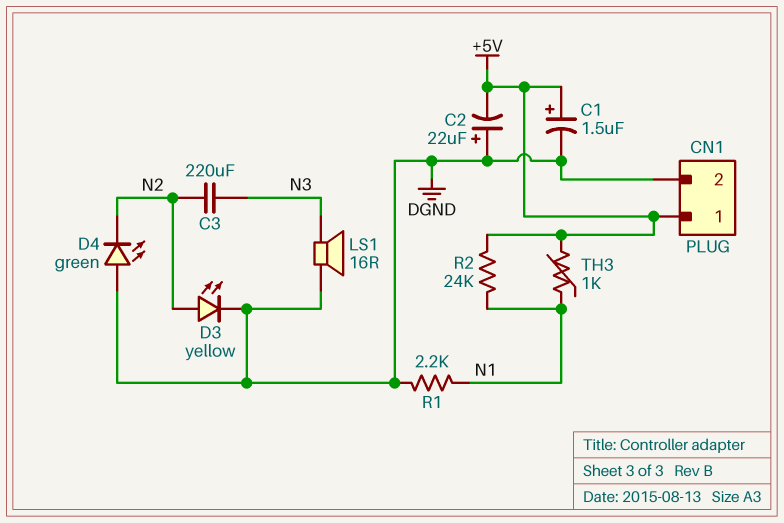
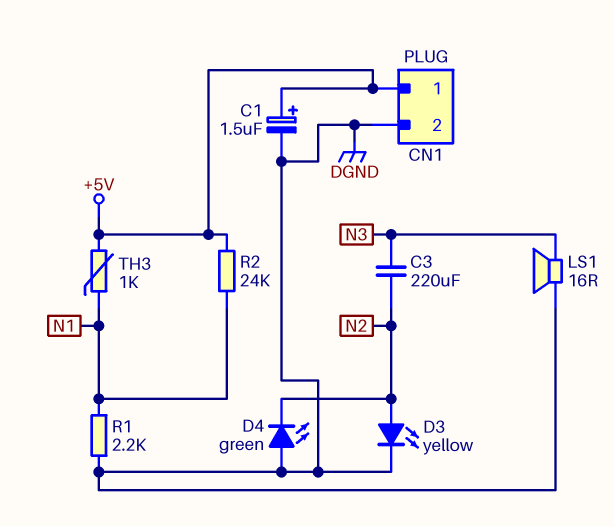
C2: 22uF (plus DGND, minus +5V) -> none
--
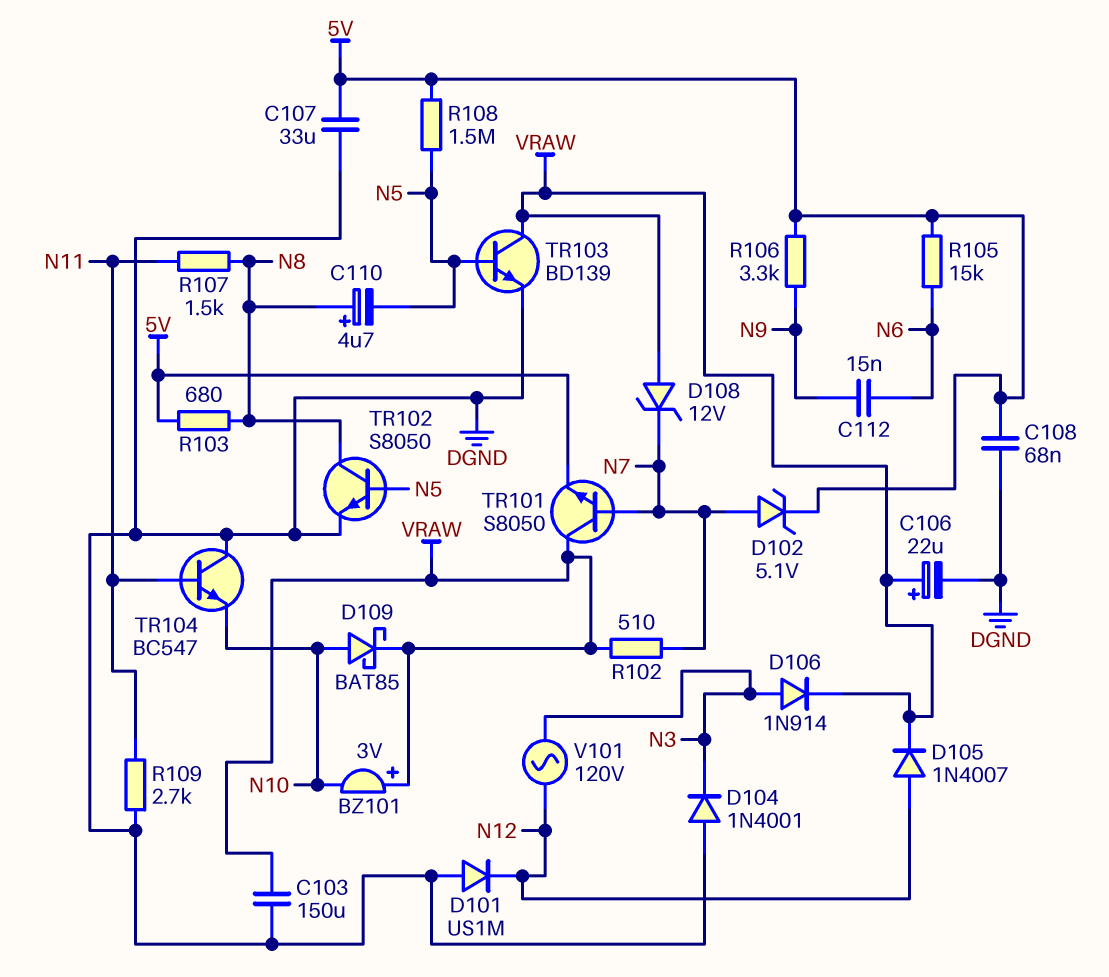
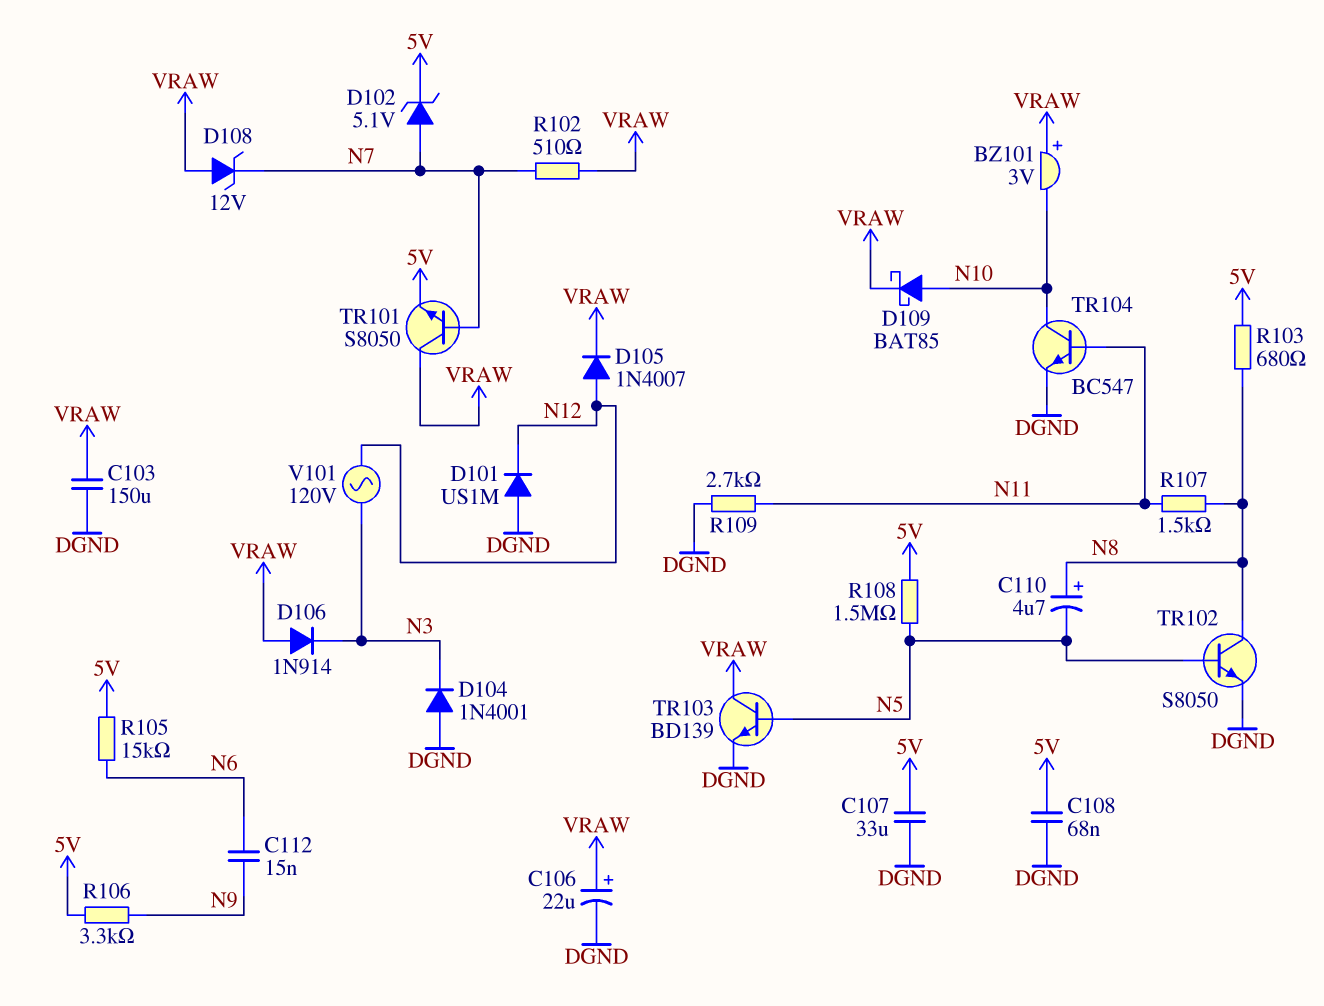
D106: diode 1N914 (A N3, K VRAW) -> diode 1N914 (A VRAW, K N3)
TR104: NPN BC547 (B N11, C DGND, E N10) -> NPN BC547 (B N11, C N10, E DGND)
...
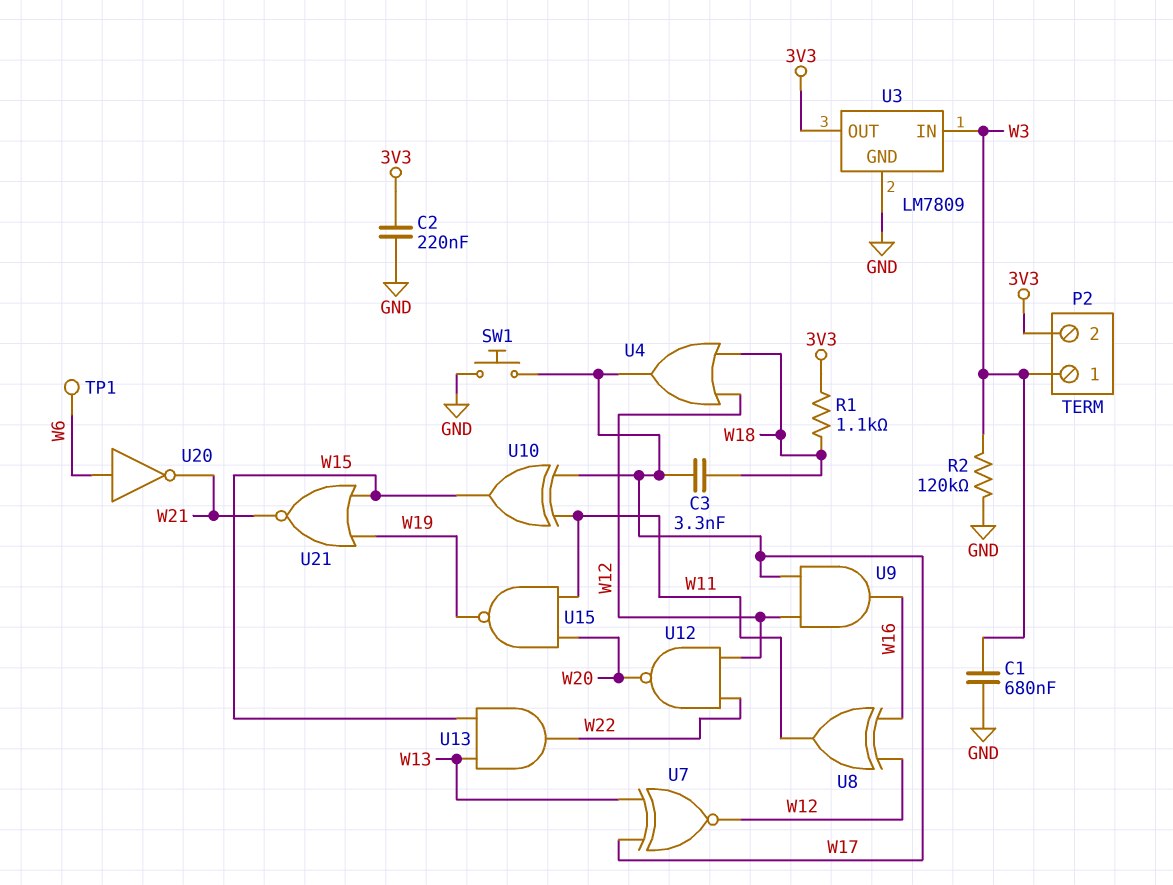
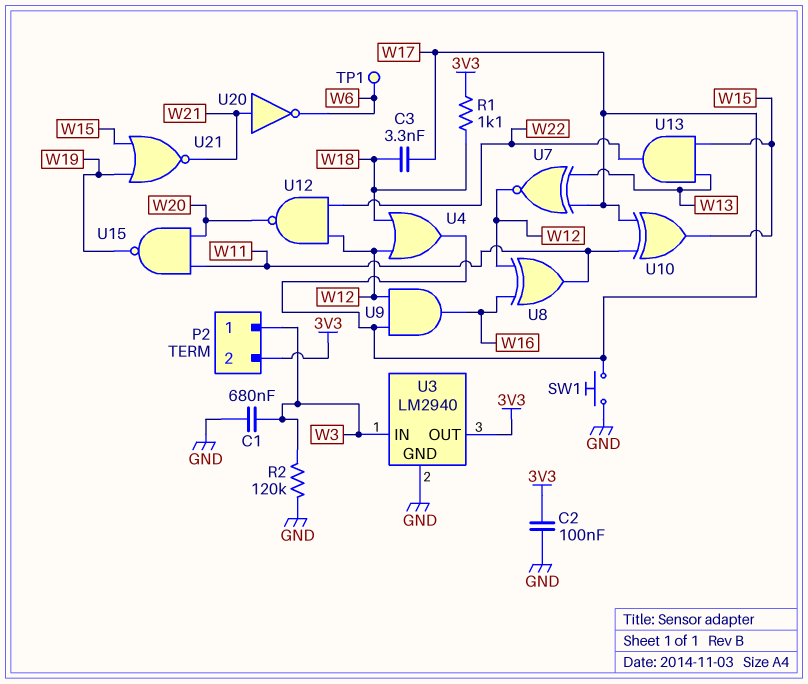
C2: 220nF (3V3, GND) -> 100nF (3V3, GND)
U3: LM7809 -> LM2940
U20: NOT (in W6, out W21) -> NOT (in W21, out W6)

*Task to complete*
Return exactly the lines above from the line that has "D106: diode 1N914" through the line that has "TR104: NPN BC547", inclusive, and nothing else.

*Exercise response*
D106: diode 1N914 (A N3, K VRAW) -> diode 1N914 (A VRAW, K N3)
TR104: NPN BC547 (B N11, C DGND, E N10) -> NPN BC547 (B N11, C N10, E DGND)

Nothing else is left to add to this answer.